> [Data to process]
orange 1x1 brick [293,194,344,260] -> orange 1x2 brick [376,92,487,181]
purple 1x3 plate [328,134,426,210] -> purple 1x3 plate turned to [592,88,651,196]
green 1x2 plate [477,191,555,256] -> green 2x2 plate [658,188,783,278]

...

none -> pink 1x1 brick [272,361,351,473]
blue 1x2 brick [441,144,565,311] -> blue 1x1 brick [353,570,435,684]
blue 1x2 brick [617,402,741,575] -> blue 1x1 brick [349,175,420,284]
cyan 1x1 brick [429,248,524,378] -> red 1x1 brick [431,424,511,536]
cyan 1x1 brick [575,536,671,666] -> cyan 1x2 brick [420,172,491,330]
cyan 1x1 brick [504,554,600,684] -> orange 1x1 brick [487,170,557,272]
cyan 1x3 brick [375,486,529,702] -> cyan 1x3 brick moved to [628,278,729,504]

> [Problem] Go through the material above and output exactly the lines from the one containing "orange 1x1 brick [293,194,344,260]" through the one containing "green 1x2 plate".

> [Result]
orange 1x1 brick [293,194,344,260] -> orange 1x2 brick [376,92,487,181]
purple 1x3 plate [328,134,426,210] -> purple 1x3 plate turned to [592,88,651,196]
green 1x2 plate [477,191,555,256] -> green 2x2 plate [658,188,783,278]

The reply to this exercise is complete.